### [YOUR TASK]
Transcribe the listing exactly as written. Leave the images out.
===== INFORMATION PROVIDED =====
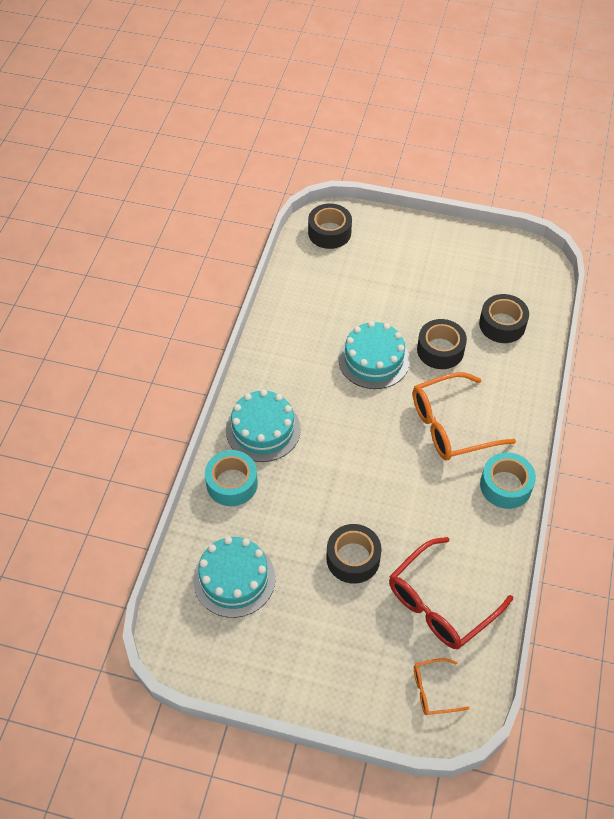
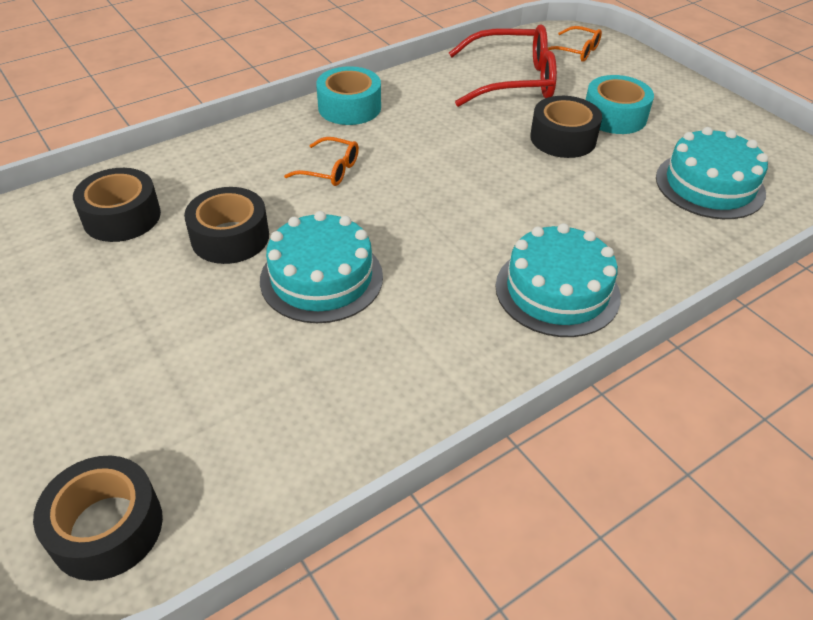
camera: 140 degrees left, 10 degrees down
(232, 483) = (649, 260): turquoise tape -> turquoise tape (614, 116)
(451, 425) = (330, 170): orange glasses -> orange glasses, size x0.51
=====
### [WORKED SOLUTION]
camera: 140 degrees left, 10 degrees down
(232, 483) = (649, 260): turquoise tape -> turquoise tape (614, 116)
(451, 425) = (330, 170): orange glasses -> orange glasses, size x0.51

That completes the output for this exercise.